>>
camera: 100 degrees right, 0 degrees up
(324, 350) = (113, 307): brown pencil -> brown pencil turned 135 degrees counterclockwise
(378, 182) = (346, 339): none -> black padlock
<<
>>
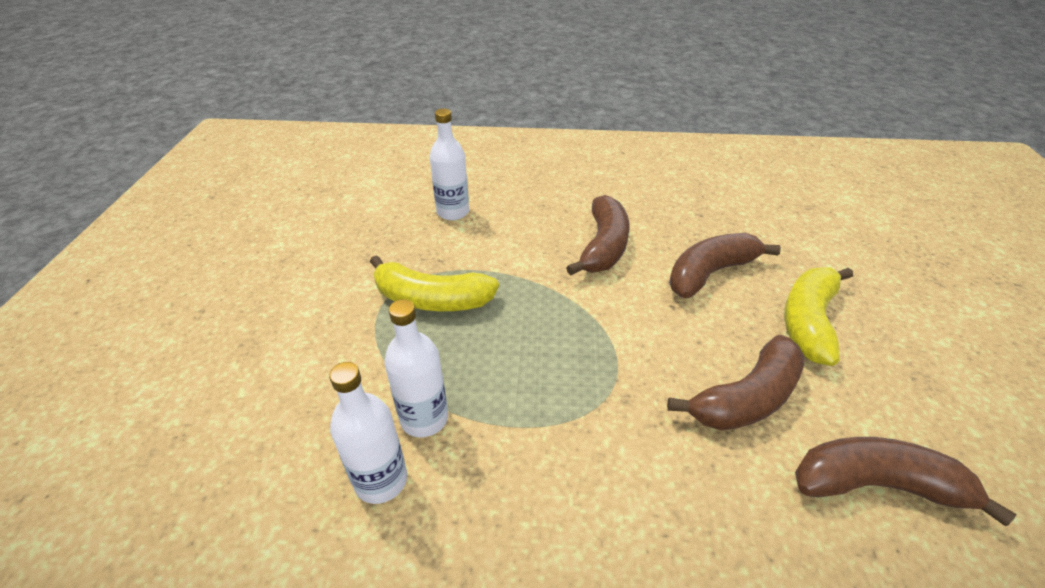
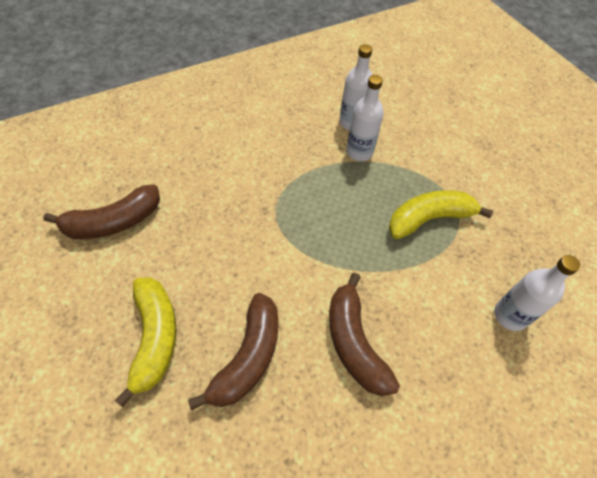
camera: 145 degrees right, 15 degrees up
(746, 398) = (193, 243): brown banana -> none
<<
**Your task:** The lines to copy are those in the listing that contain the word "degrees".

**Answer to this exercise:**
camera: 100 degrees right, 0 degrees up
(324, 350) = (113, 307): brown pencil -> brown pencil turned 135 degrees counterclockwise
camera: 145 degrees right, 15 degrees up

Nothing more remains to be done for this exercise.